§ TO DO: The lines needed are those below that contain the word "down"; copy each one.

§ SOURCE MATERIAL:
▬▬▬▬▬▬▬▬▬▬
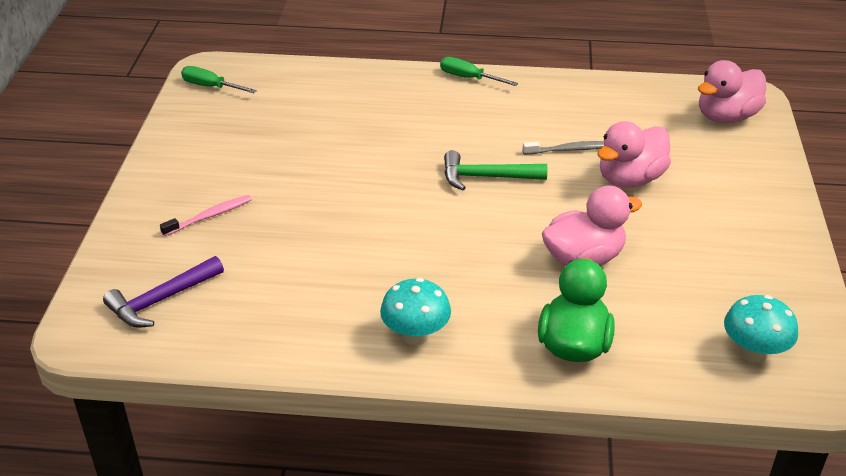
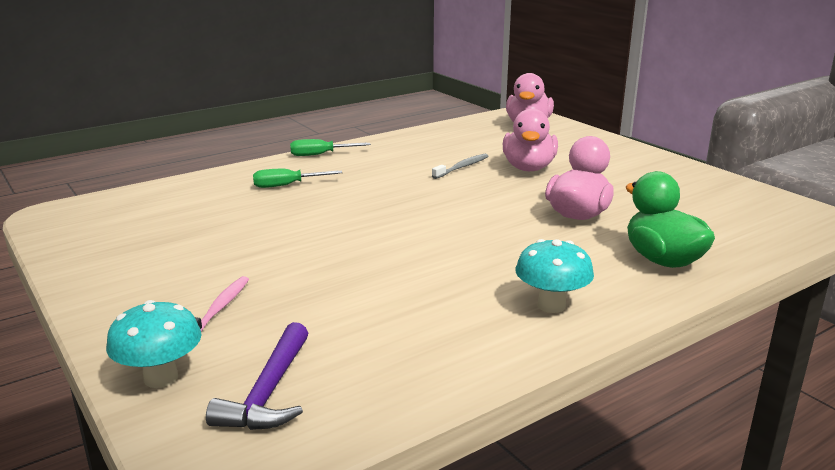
camera: 40 degrees left, 15 degrees down
green screwdriver [181,66,257,93] -> green screwdriver moved to [253,169,343,188]
green hammer [444,150,547,190] -> none
turquoise mushroom [724,295,798,363] -> turquoise mushroom moved to [106,300,202,388]

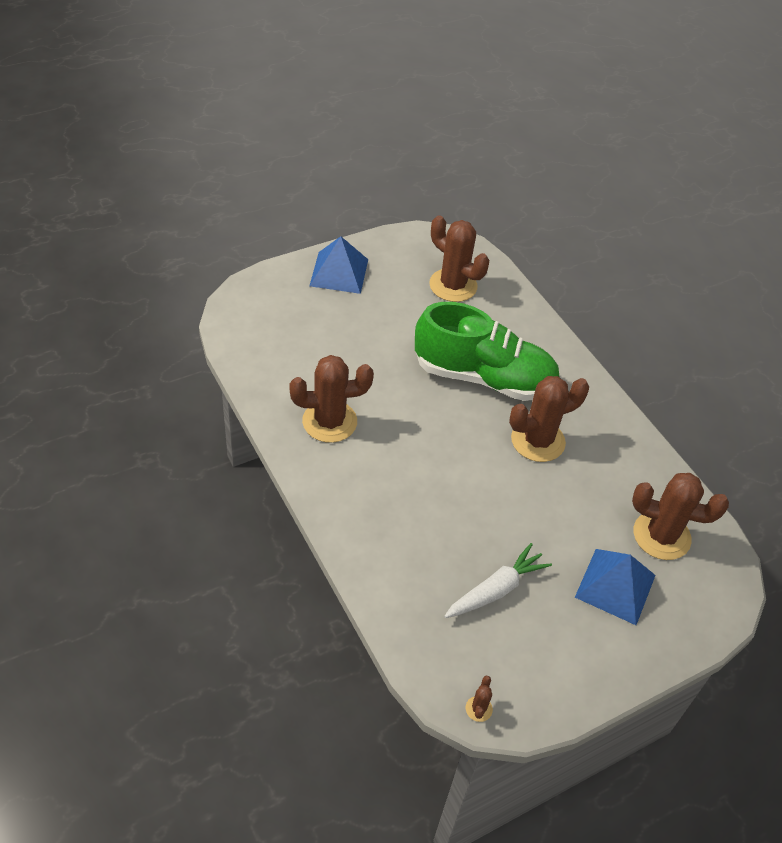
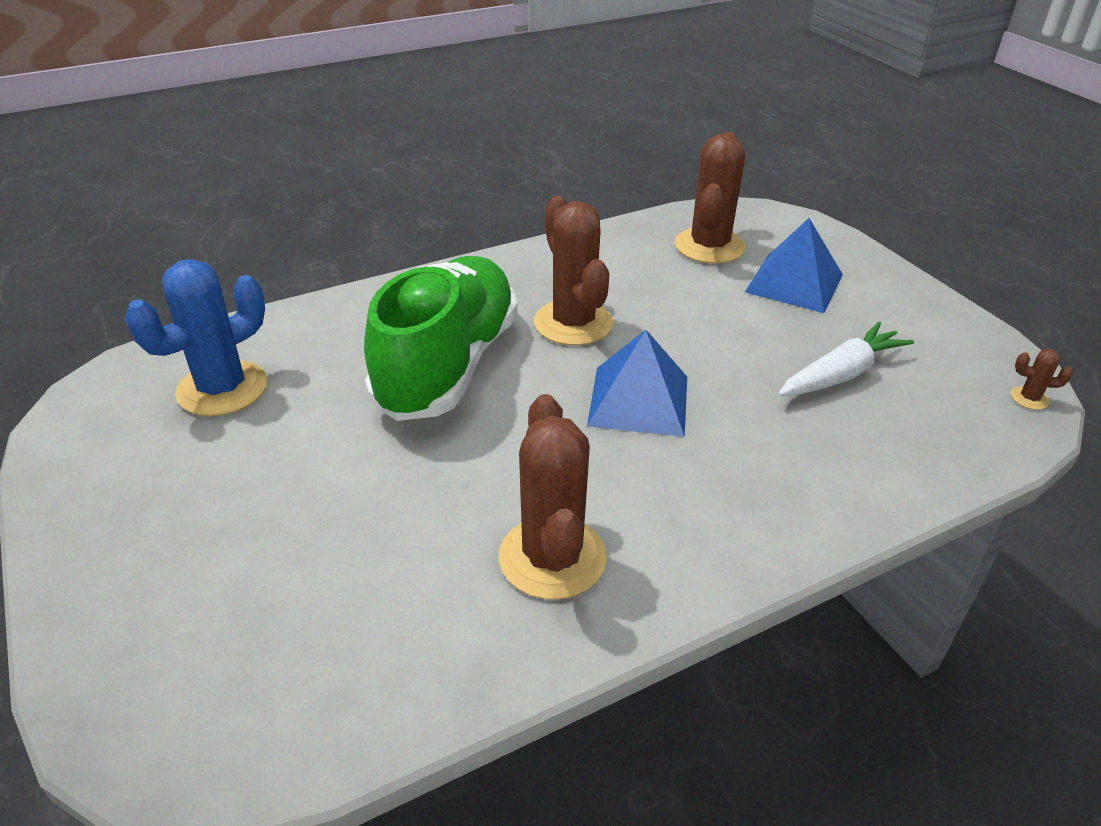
camera: 85 degrees left, 10 degrees down
blue pyramid [310,236,368,294] -> blue pyramid moved to [587,330,687,437]
brown cactus [429,215,489,302] -> blue cactus [125,259,267,416]
white carrot [444,543,552,618] -> white carrot turned 90 degrees clockwise [778,322,914,396]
▬▬▬▬▬▬▬▬▬▬
§ WRITTEN ANSWER:
camera: 40 degrees left, 15 degrees down
camera: 85 degrees left, 10 degrees down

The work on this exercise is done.